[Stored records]

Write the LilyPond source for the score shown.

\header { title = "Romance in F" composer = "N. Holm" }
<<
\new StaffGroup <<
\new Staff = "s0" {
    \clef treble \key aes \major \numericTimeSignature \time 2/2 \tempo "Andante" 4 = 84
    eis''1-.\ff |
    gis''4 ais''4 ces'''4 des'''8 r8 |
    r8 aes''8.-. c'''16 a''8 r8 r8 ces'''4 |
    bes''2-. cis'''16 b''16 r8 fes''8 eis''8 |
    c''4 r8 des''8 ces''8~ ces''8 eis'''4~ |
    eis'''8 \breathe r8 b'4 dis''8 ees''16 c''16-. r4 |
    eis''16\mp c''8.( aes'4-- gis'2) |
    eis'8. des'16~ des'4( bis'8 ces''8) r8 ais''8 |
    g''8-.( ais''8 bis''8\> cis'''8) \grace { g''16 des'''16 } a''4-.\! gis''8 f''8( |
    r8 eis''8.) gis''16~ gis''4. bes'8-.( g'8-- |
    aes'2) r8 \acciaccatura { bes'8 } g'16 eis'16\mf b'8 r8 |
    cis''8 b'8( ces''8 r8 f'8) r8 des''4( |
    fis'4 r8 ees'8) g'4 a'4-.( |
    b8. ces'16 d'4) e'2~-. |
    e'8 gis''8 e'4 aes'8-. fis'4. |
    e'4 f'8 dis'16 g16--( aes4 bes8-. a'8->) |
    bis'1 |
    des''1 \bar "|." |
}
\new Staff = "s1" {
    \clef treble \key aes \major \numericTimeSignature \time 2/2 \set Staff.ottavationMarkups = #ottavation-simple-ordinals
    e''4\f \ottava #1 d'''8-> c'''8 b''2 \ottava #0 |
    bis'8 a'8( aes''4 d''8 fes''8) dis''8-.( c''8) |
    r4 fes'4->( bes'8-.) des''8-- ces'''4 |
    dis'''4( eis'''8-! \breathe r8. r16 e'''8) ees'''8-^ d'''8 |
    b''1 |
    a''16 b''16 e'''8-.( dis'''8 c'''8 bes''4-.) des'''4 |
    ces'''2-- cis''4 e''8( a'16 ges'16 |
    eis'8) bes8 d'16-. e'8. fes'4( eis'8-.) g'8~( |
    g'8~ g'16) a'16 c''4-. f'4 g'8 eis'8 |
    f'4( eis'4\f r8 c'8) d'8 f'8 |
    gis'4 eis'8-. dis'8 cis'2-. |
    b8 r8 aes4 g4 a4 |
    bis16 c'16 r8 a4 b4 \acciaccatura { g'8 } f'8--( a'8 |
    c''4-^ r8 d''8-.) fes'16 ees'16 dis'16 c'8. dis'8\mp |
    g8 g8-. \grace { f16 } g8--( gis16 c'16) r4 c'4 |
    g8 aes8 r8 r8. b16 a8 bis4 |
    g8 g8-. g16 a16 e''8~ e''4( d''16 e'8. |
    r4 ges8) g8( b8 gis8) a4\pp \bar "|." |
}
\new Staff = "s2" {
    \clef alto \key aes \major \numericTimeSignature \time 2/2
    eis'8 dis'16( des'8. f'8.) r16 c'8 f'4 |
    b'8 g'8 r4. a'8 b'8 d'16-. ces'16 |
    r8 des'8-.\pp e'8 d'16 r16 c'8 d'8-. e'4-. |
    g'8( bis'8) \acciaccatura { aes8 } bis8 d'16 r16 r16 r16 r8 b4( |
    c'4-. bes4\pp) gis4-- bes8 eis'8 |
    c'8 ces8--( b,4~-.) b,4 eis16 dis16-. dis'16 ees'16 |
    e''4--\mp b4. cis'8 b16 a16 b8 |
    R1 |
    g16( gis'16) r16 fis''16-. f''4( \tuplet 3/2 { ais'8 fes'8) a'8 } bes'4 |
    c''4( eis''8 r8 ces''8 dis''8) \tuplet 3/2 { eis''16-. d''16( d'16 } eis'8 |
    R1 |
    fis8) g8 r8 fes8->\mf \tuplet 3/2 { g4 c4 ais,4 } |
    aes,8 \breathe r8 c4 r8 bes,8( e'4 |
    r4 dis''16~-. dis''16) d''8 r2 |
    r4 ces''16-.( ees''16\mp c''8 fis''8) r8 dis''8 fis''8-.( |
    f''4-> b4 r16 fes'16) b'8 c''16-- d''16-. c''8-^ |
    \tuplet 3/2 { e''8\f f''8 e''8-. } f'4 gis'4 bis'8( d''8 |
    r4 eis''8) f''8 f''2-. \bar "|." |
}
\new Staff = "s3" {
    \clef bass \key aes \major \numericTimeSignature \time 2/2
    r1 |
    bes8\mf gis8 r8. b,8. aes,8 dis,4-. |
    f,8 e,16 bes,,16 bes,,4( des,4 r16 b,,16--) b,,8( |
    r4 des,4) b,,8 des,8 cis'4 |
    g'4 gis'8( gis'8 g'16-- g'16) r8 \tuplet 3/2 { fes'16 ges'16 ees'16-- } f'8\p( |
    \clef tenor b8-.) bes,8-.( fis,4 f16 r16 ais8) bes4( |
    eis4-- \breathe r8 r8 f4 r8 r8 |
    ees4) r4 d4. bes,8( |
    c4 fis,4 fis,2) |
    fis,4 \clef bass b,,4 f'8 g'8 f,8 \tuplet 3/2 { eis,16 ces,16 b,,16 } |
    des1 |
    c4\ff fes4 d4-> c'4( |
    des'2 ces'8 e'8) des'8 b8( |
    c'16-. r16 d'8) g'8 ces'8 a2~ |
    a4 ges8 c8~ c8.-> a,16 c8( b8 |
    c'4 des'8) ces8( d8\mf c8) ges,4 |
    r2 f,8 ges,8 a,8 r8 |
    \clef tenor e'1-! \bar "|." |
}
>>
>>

EXERCISE DIRECTIONS |
Pick out each line above that contains the word "tenor", and copy those lines.

TASK RESPONSE |
    \clef tenor b8-.) bes,8-.( fis,4 f16 r16 ais8) bes4( |
    \clef tenor e'1-! \bar "|." |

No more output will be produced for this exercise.